DIRECTIONS:
Set down a faithful copy of every record below, with no images.

Start of RECORDS FOR THE EXERCISE

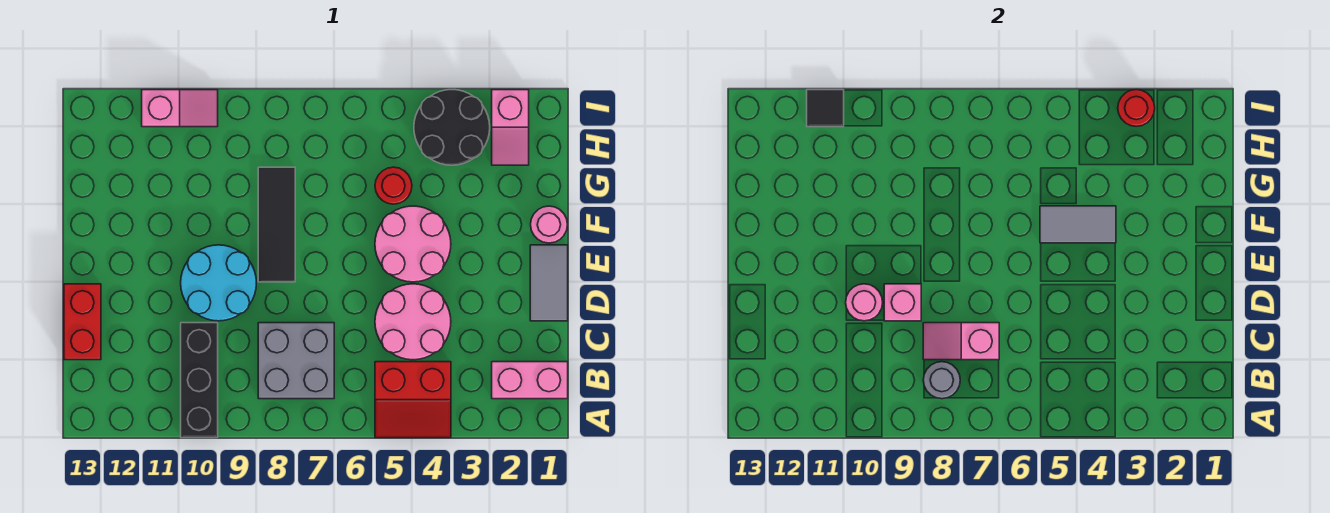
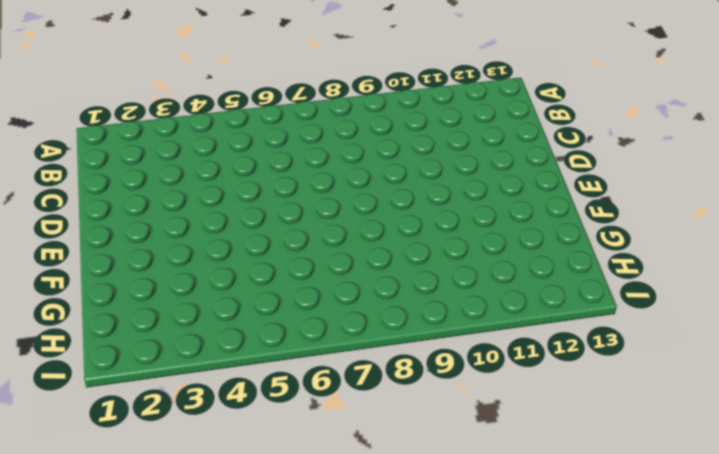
none -> red slope A4:B5 level 1 top B
none -> black brick A10:C10 level 1
none -> pink brick B1:B2 level 1

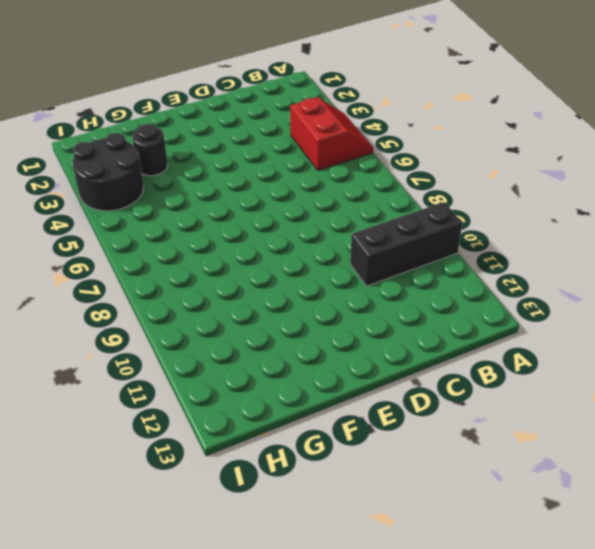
black round brick G3 level 1 -> none
none -> pink brick B1:B2 level 1
none -> grey brick B7:C8 level 1
none -> pink round brick C4:D5 level 1

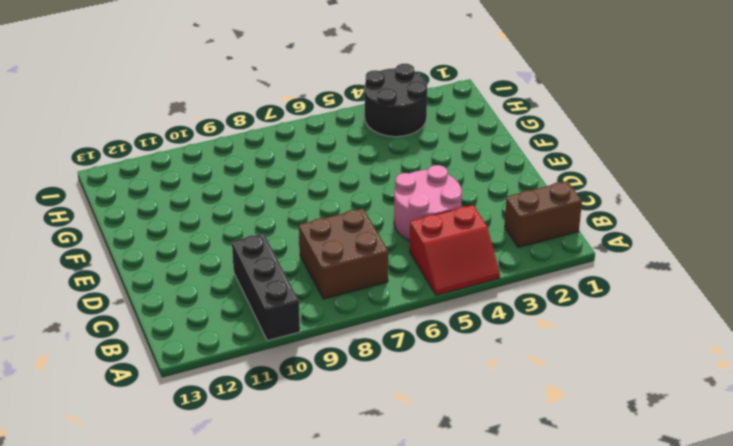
brown brick B1:B2 level 1 -> pink brick B1:B2 level 1
brown brick B7:C8 level 1 -> grey brick B7:C8 level 1
none -> red brick C13:D13 level 1
none -> grey tile D1:E1 level 1
none -> cyan round brick D9:E10 level 1

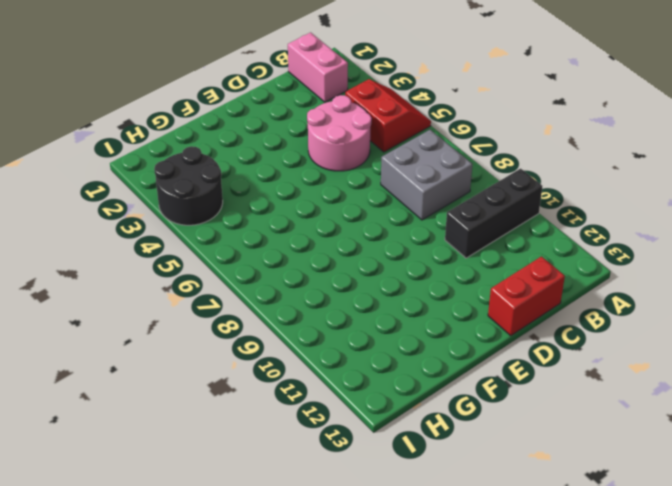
none -> grey tile D1:E1 level 1
none -> cyan round brick D9:E10 level 1
none -> pink round brick E4:F5 level 1

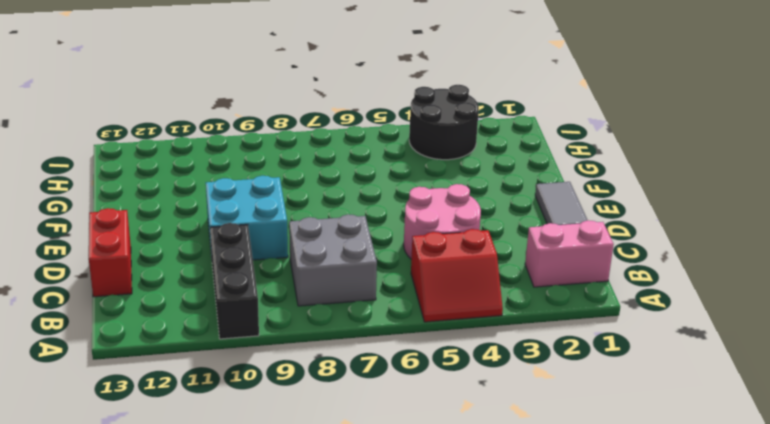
cyan brick D9:E10 level 1 -> cyan round brick D9:E10 level 1
none -> pink round brick E4:F5 level 1
none -> black tile E8:G8 level 1
none -> pink round brick F1 level 1

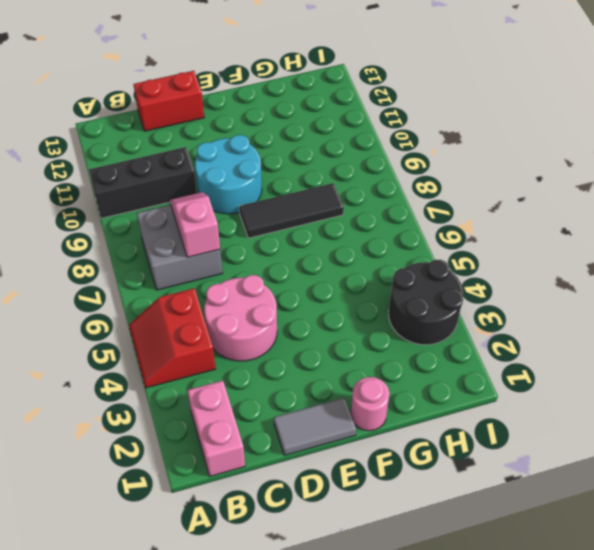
none -> pink round brick E4:F5 level 1
none -> red round brick G5 level 1
none -> pink slope H2:I2 level 1 top I

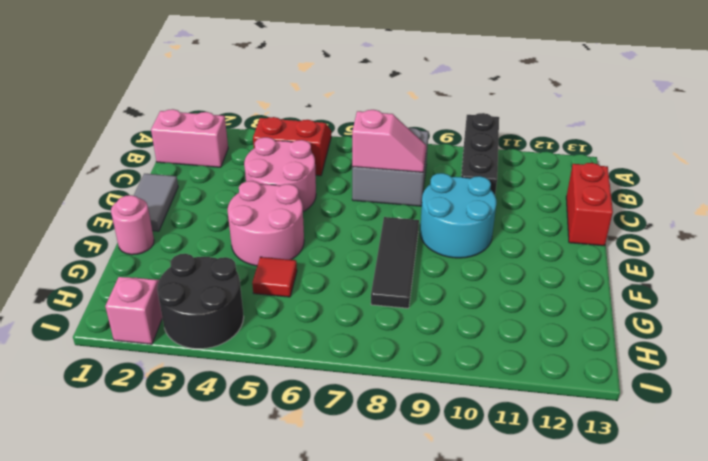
red tile G5 level 1 -> red round brick G5 level 1
none -> pink slope I10:I11 level 1 top 11
none -> grey round brick B8 level 2
none -> pink brick D9 level 2

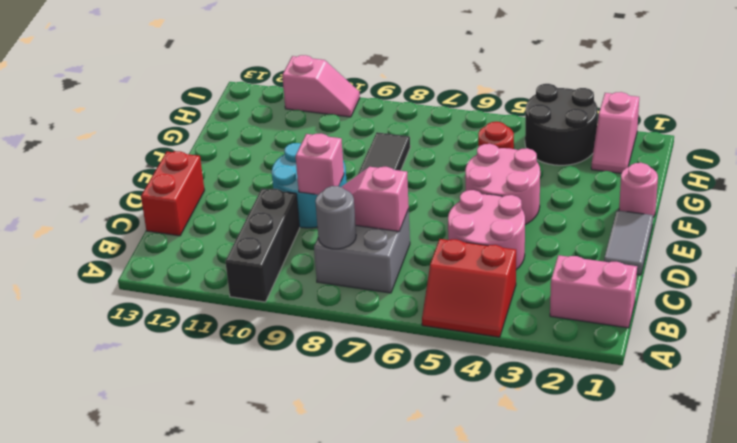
none -> pink round brick D10 level 2
none -> grey tile F4:F5 level 2
none -> red round brick I3 level 2

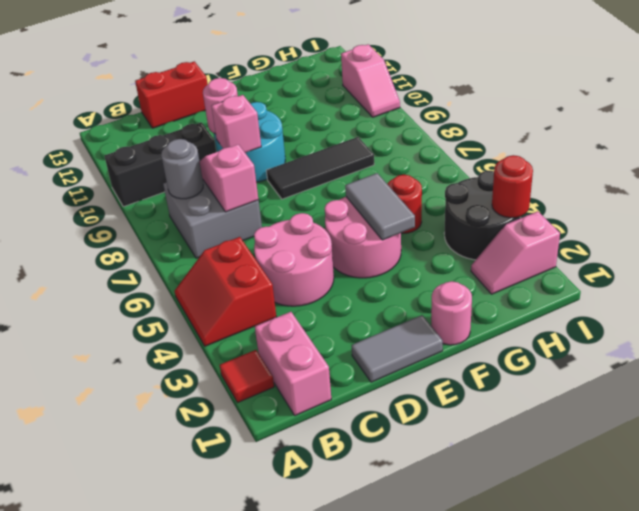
red tile A2 level 1 -> none
none -> black tile I11 level 2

End of RECORDS FOR THE EXERCISE

RESPONSE FOR THIS EXERCISE:
none -> red slope A4:B5 level 1 top B
none -> black brick A10:C10 level 1
none -> pink brick B1:B2 level 1

black round brick G3 level 1 -> none
none -> pink brick B1:B2 level 1
none -> grey brick B7:C8 level 1
none -> pink round brick C4:D5 level 1

brown brick B1:B2 level 1 -> pink brick B1:B2 level 1
brown brick B7:C8 level 1 -> grey brick B7:C8 level 1
none -> red brick C13:D13 level 1
none -> grey tile D1:E1 level 1
none -> cyan round brick D9:E10 level 1

none -> grey tile D1:E1 level 1
none -> cyan round brick D9:E10 level 1
none -> pink round brick E4:F5 level 1

cyan brick D9:E10 level 1 -> cyan round brick D9:E10 level 1
none -> pink round brick E4:F5 level 1
none -> black tile E8:G8 level 1
none -> pink round brick F1 level 1

none -> pink round brick E4:F5 level 1
none -> red round brick G5 level 1
none -> pink slope H2:I2 level 1 top I

red tile G5 level 1 -> red round brick G5 level 1
none -> pink slope I10:I11 level 1 top 11
none -> grey round brick B8 level 2
none -> pink brick D9 level 2

none -> pink round brick D10 level 2
none -> grey tile F4:F5 level 2
none -> red round brick I3 level 2

red tile A2 level 1 -> none
none -> black tile I11 level 2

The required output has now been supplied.